<<<<
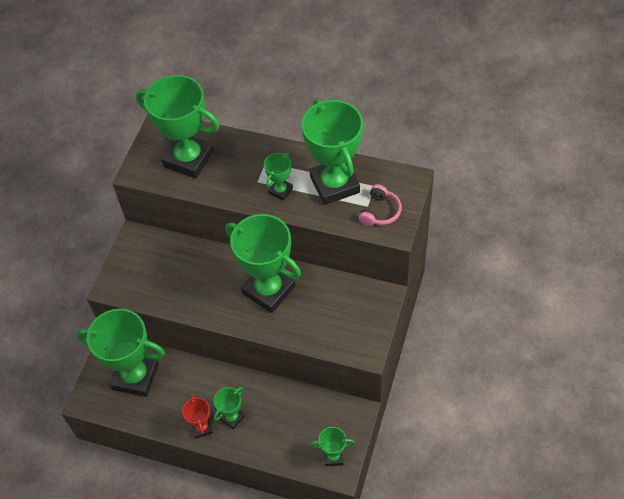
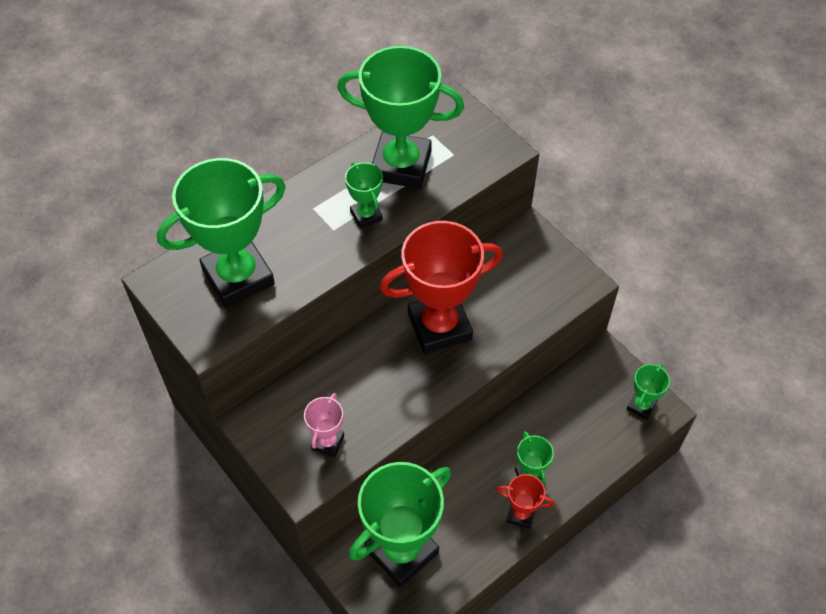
camera: 60 degrees left, 0 degrees up
(147, 282) = (328, 442): none -> pink trophy
(269, 290) = (439, 326): green trophy -> red trophy
(380, 211) = (470, 148): pink headphones -> none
>>>>
■ Exercise details
Could you output the entire listing verbatim while omitting its pictures?

■ Problem solution
camera: 60 degrees left, 0 degrees up
(147, 282) = (328, 442): none -> pink trophy
(269, 290) = (439, 326): green trophy -> red trophy
(380, 211) = (470, 148): pink headphones -> none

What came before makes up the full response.